ACTIVITY:
Transcribe each line below verbatim; pictures excluded.

Colored object tallies:

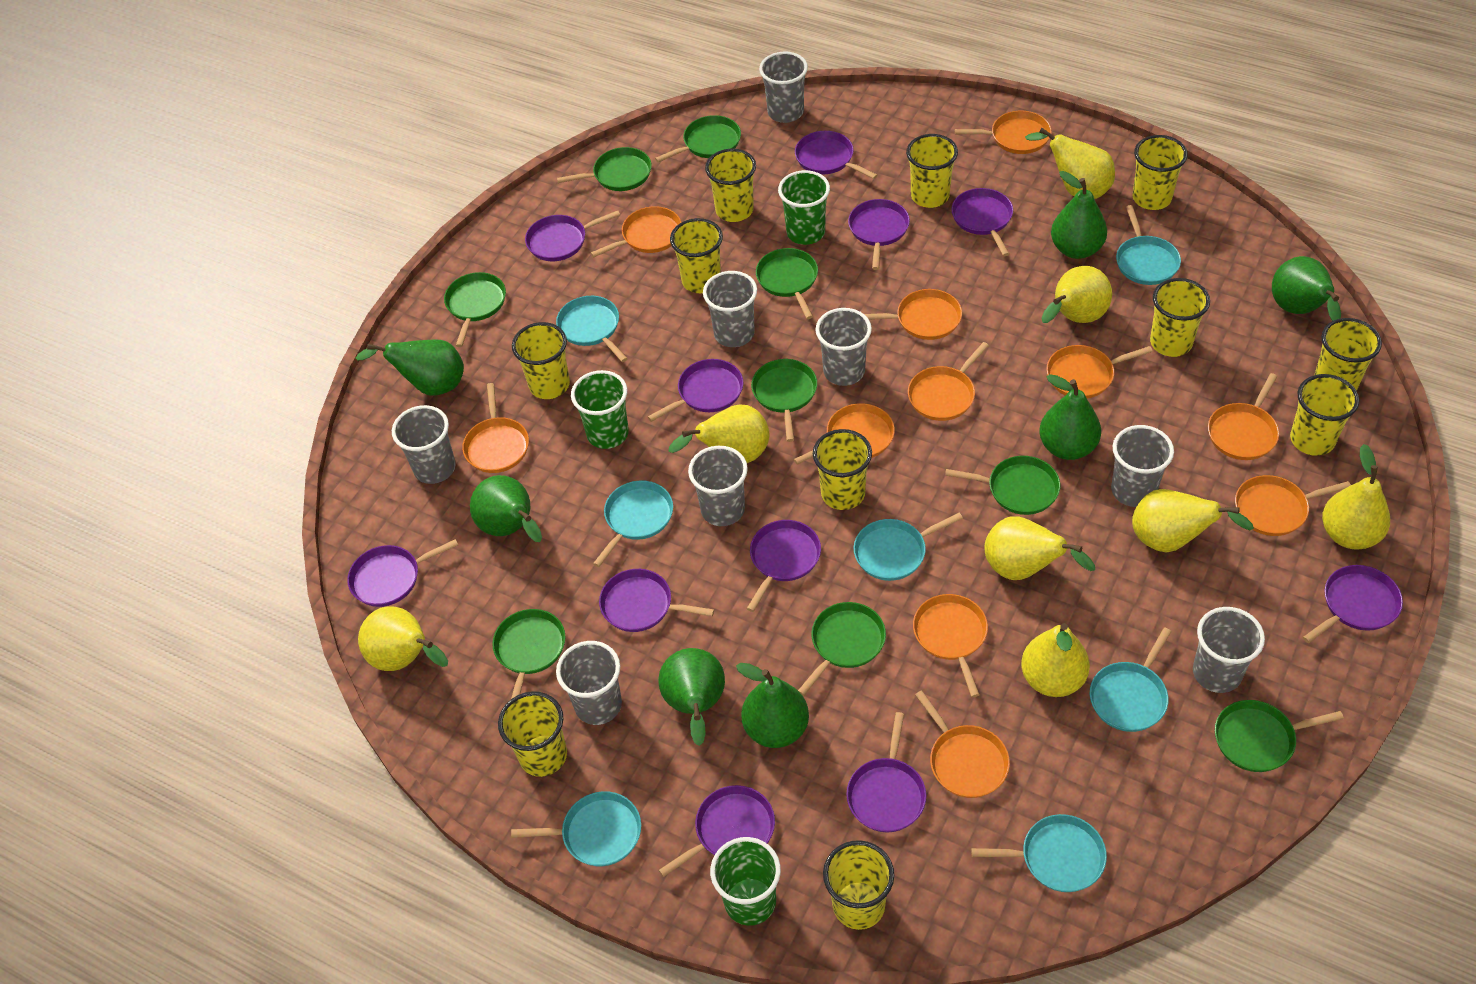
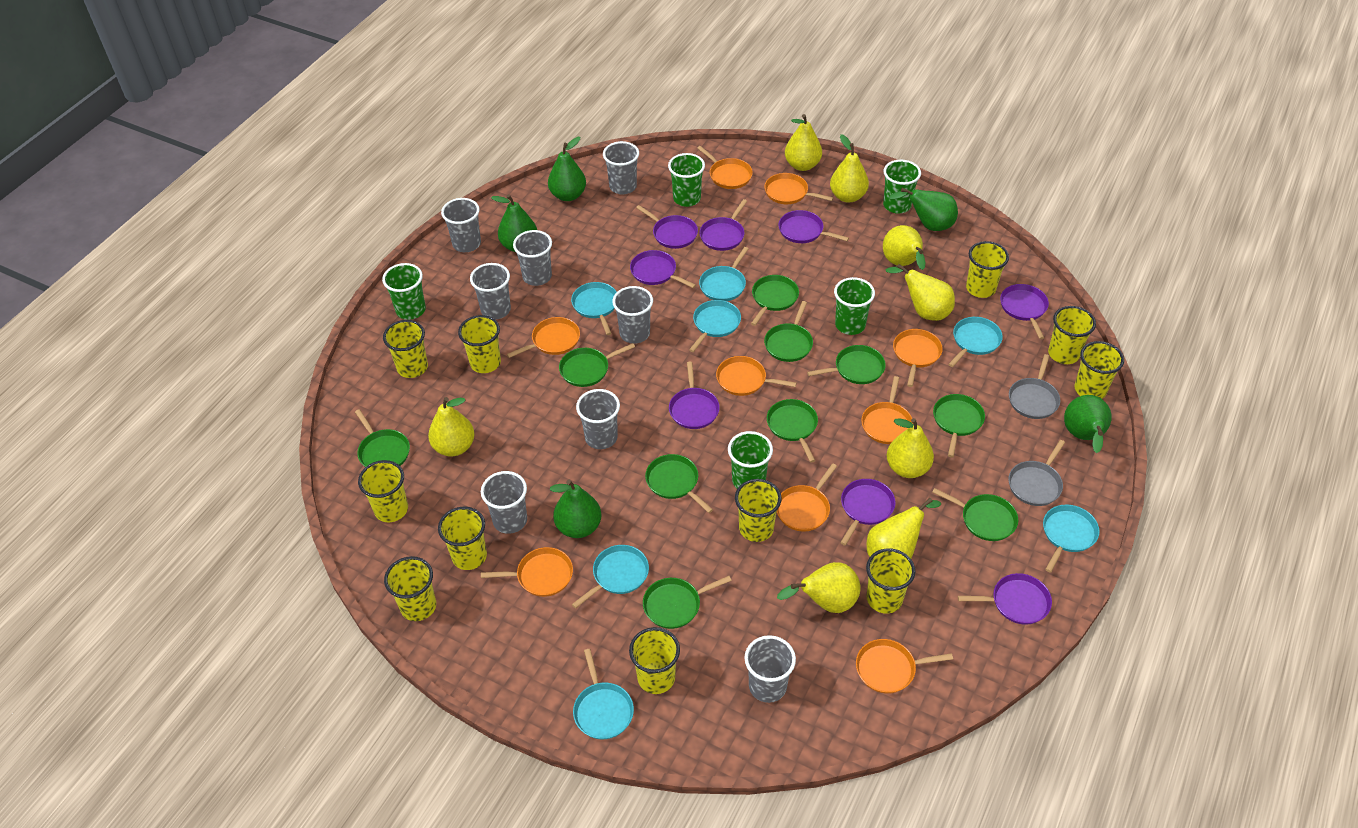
green cup: 3 -> 5
green pan: 9 -> 10
green pear: 7 -> 5
grey pan: 0 -> 2
orange pan: 11 -> 9
purple pan: 11 -> 8

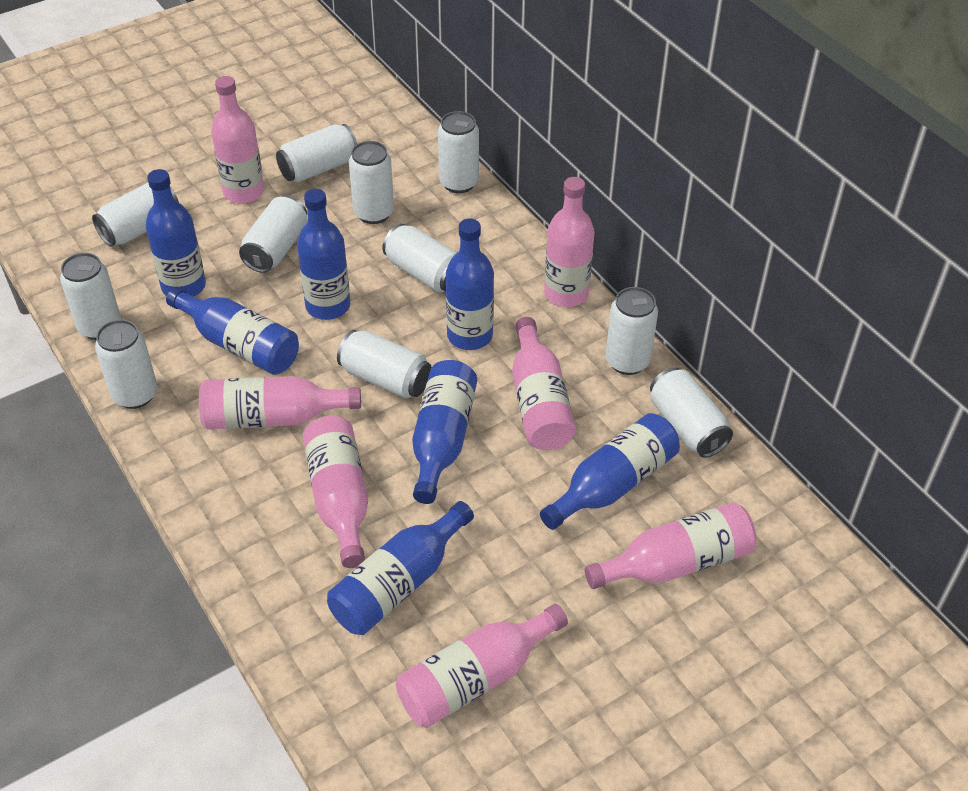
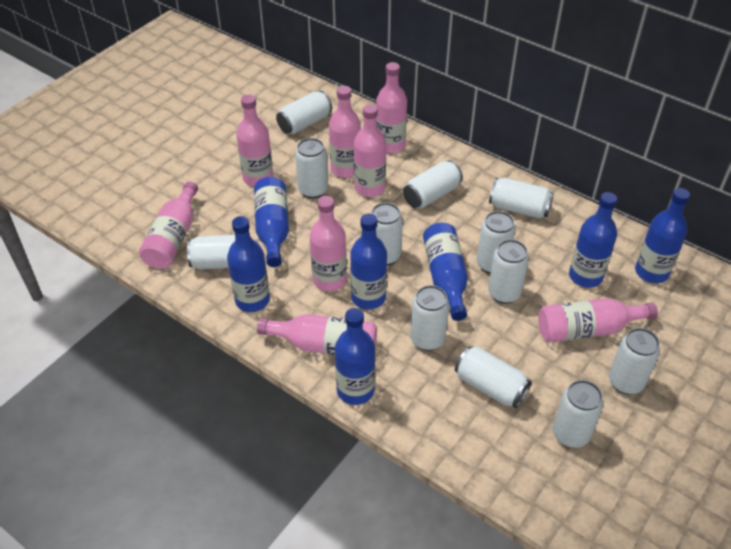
pink bottle: 7 -> 8
white can: 11 -> 12

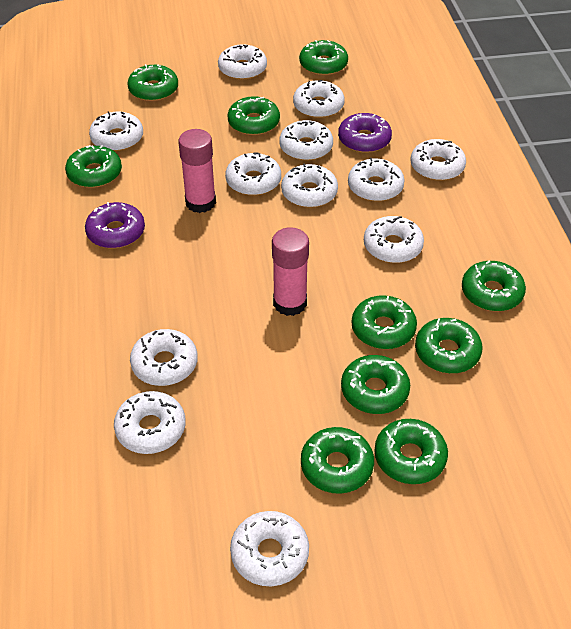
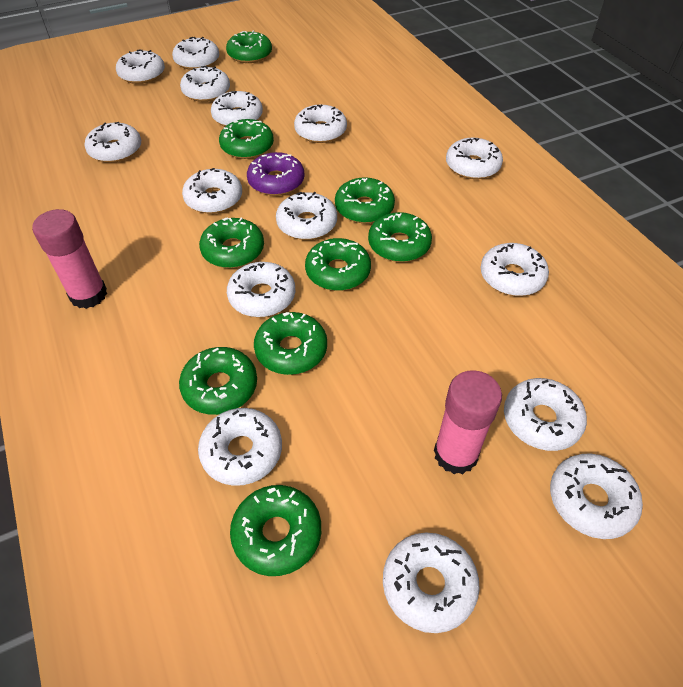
green donut: 10 -> 9
purple donut: 2 -> 1
white donut: 12 -> 15

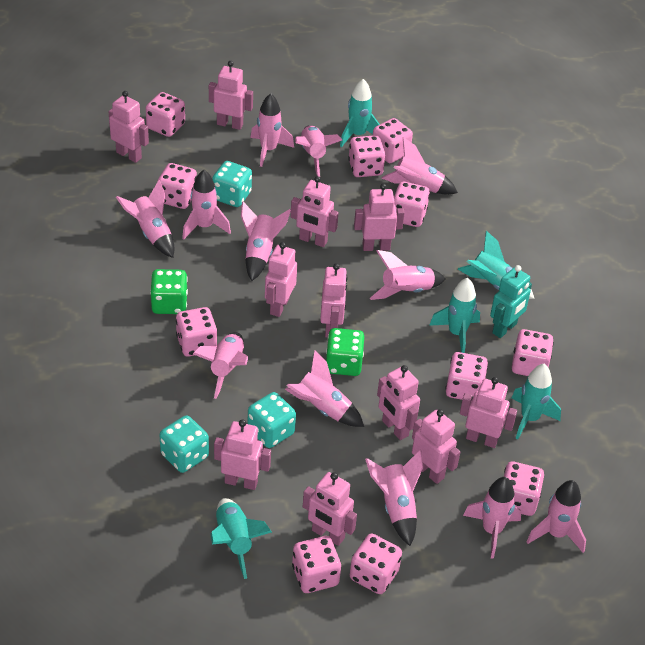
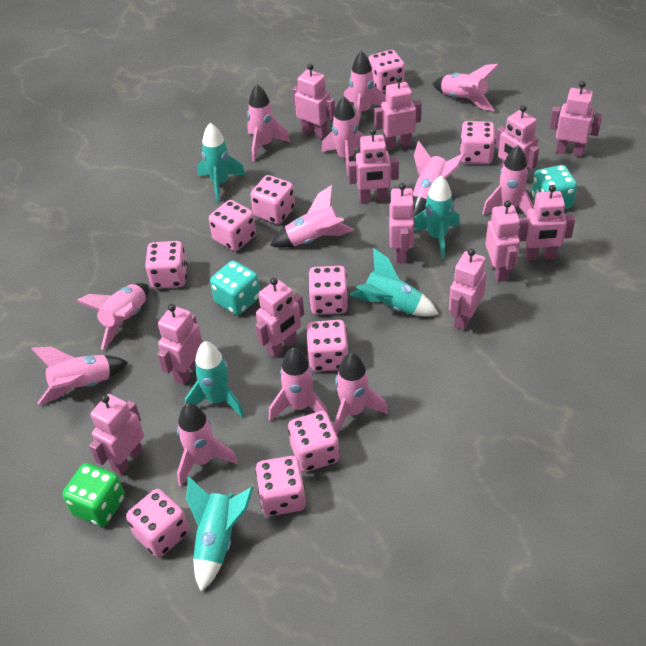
green dice: 2 -> 1
pink dice: 11 -> 10
pink robot: 11 -> 12
turquoise dice: 3 -> 2
turquoise robot: 1 -> 0

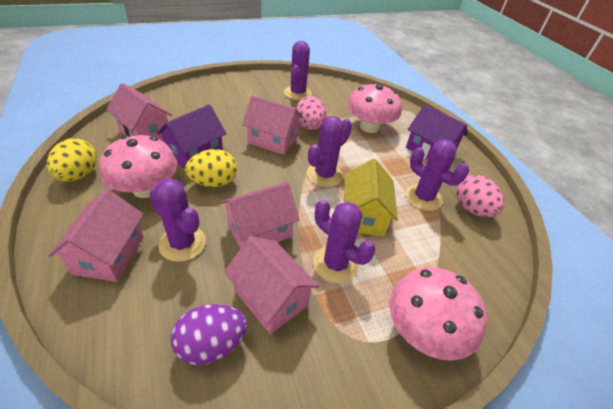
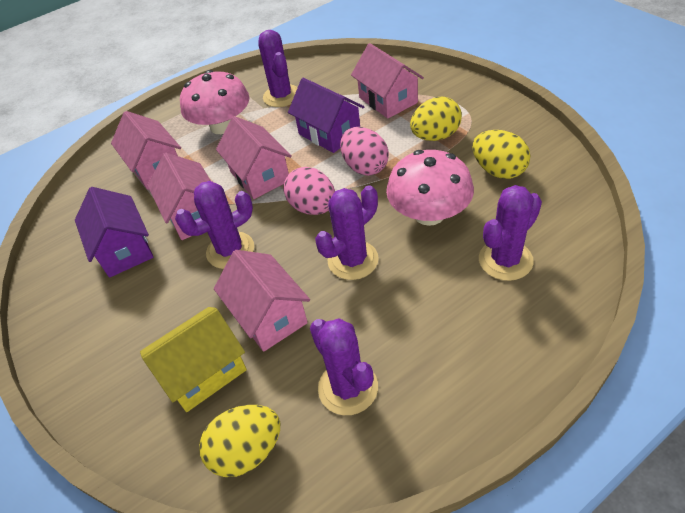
pink mushroom: 3 -> 2
purple egg: 1 -> 0
yellow egg: 2 -> 3

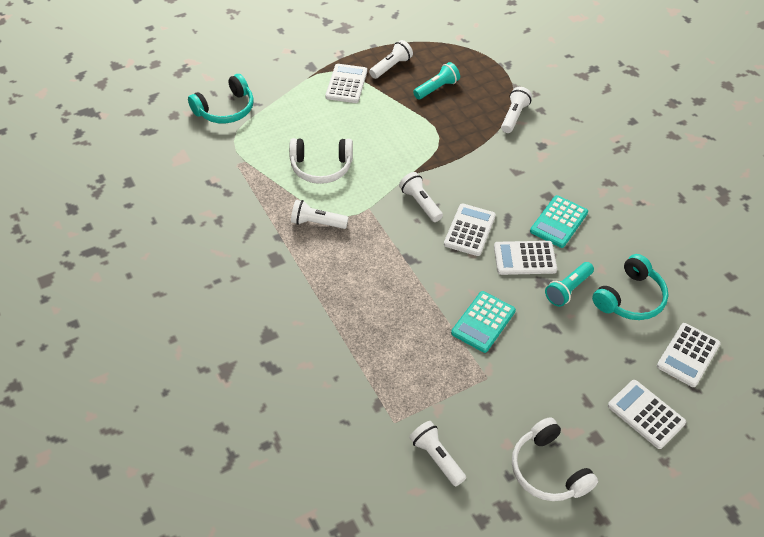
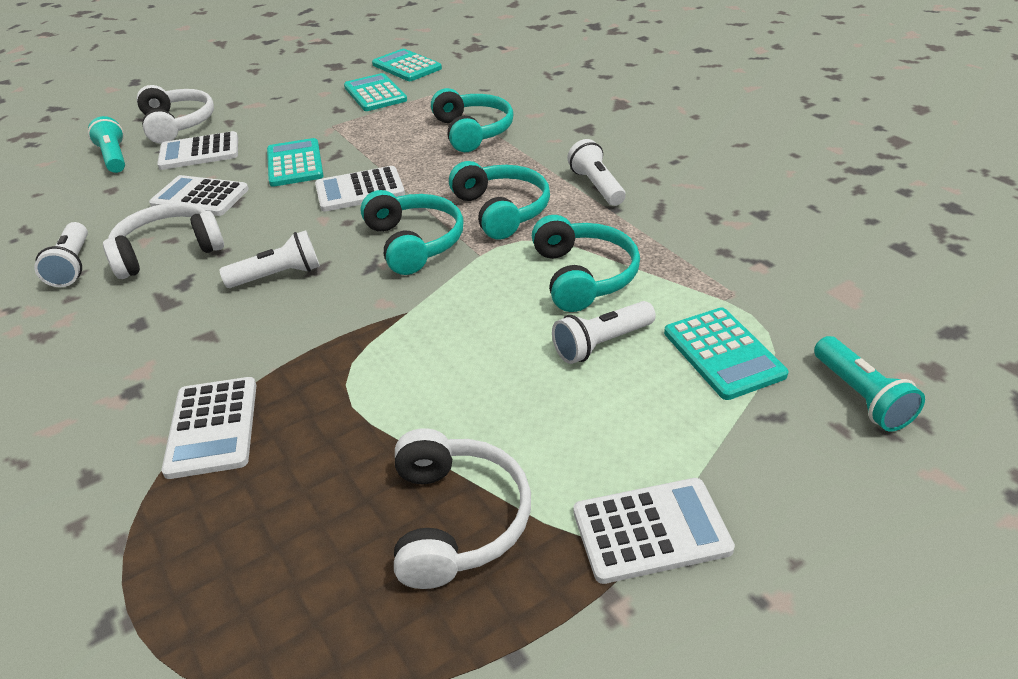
turquoise calculator: 2 -> 4
turquoise headphones: 2 -> 4
white flashlight: 5 -> 4
white headphones: 2 -> 3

ANSWER FOR THIS EXERCISE:
green cup: 3 -> 5
green pan: 9 -> 10
green pear: 7 -> 5
grey pan: 0 -> 2
orange pan: 11 -> 9
purple pan: 11 -> 8

pink bottle: 7 -> 8
white can: 11 -> 12

green donut: 10 -> 9
purple donut: 2 -> 1
white donut: 12 -> 15

green dice: 2 -> 1
pink dice: 11 -> 10
pink robot: 11 -> 12
turquoise dice: 3 -> 2
turquoise robot: 1 -> 0

pink mushroom: 3 -> 2
purple egg: 1 -> 0
yellow egg: 2 -> 3

turquoise calculator: 2 -> 4
turquoise headphones: 2 -> 4
white flashlight: 5 -> 4
white headphones: 2 -> 3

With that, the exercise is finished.